- **Exercise data**:
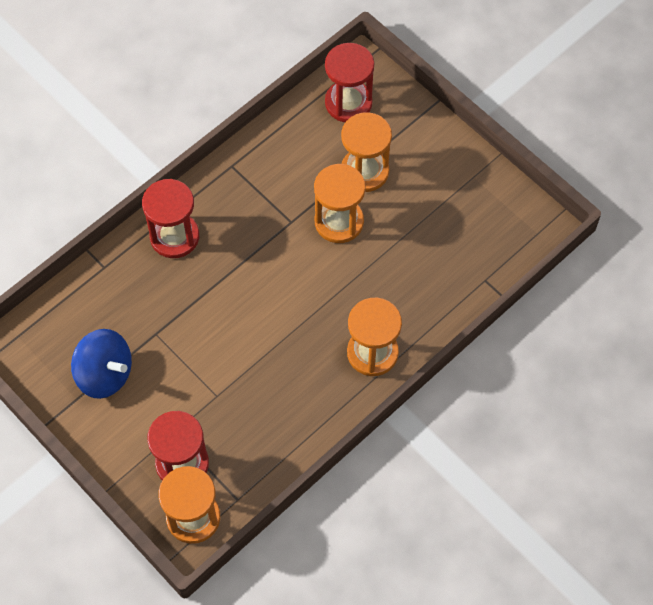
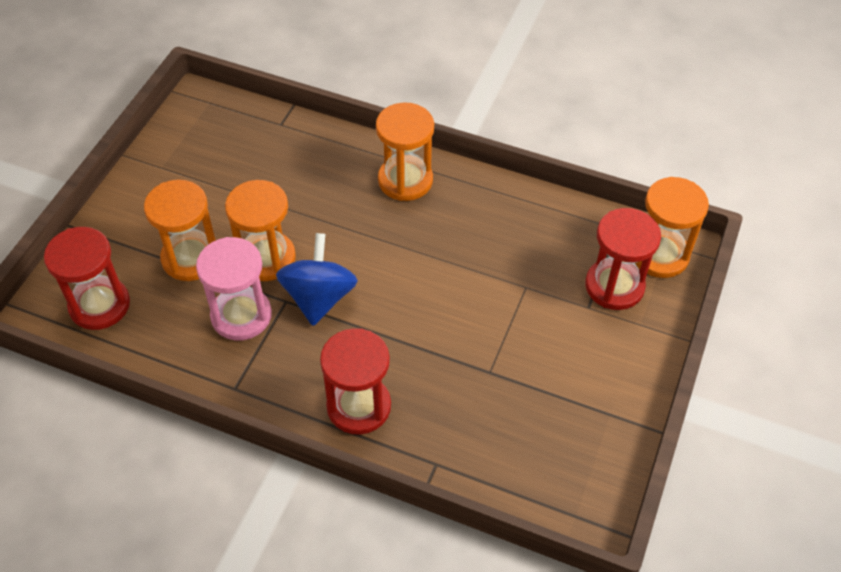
camera: 115 degrees left, 10 degrees down
(105, 374) = (565, 399): blue spinning top -> blue spinning top (319, 297)
(292, 188) = (241, 315): none -> pink hourglass

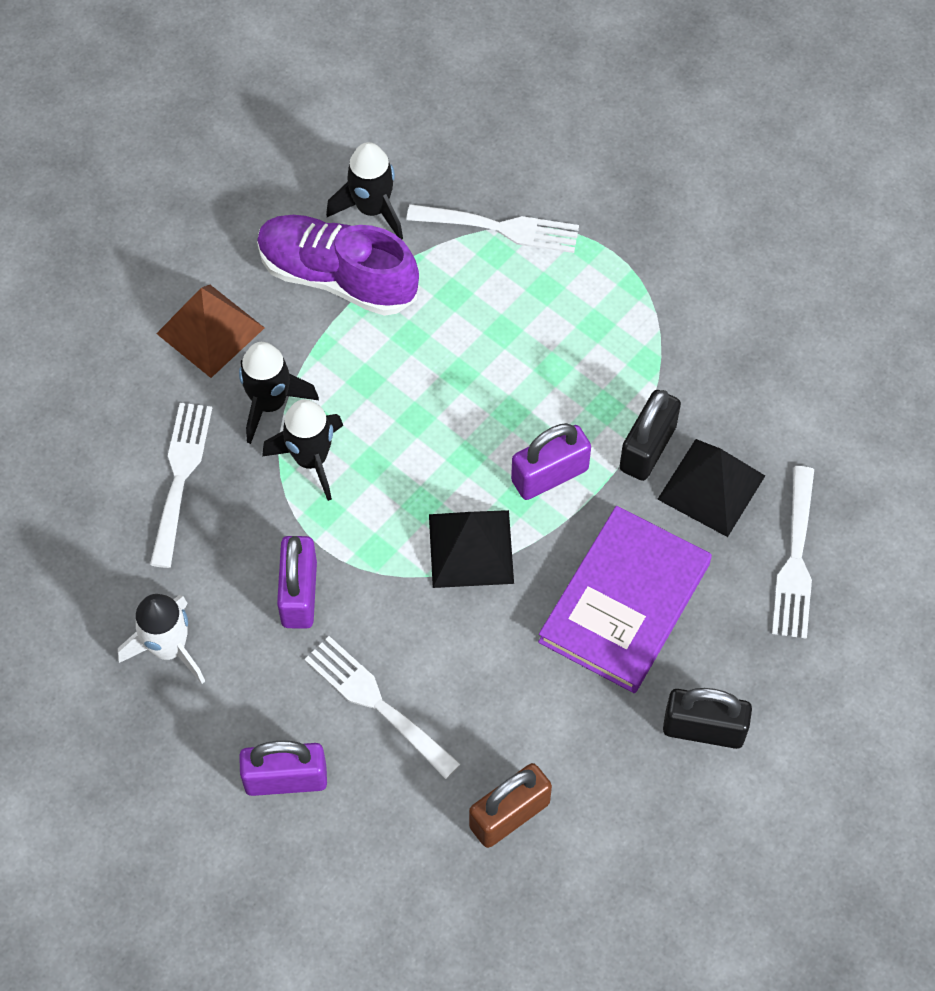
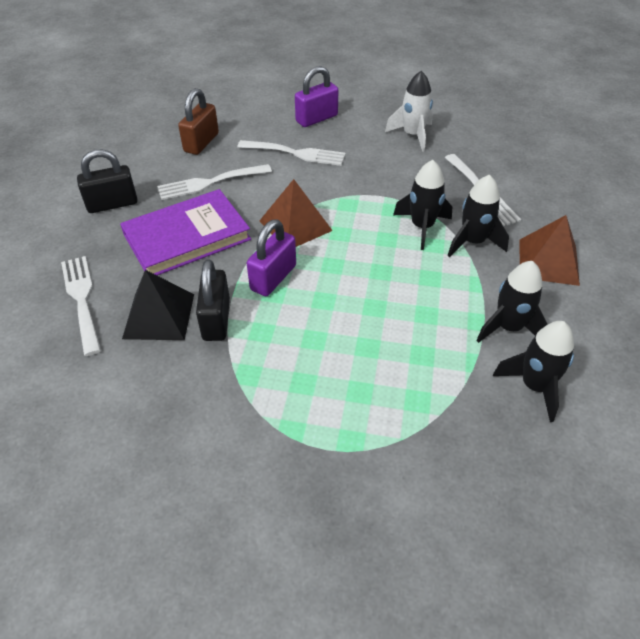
camera: 150 degrees right, 15 degrees down
(299, 594) = (371, 174): purple padlock -> none
(337, 277) = (508, 327): purple shoe -> black rocket
(470, 548) = (295, 225): black pyramid -> brown pyramid
(501, 228) = (429, 421): white fork -> white fork (209, 183)
(625, 603) = (187, 237): purple book -> purple book turned 60 degrees clockwise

- **Task requirements**:
What is needed is the listing above, repeated verbatim, without its images.

- **Your response**:
camera: 115 degrees left, 10 degrees down
(105, 374) = (565, 399): blue spinning top -> blue spinning top (319, 297)
(292, 188) = (241, 315): none -> pink hourglass

camera: 150 degrees right, 15 degrees down
(299, 594) = (371, 174): purple padlock -> none
(337, 277) = (508, 327): purple shoe -> black rocket
(470, 548) = (295, 225): black pyramid -> brown pyramid
(501, 228) = (429, 421): white fork -> white fork (209, 183)
(625, 603) = (187, 237): purple book -> purple book turned 60 degrees clockwise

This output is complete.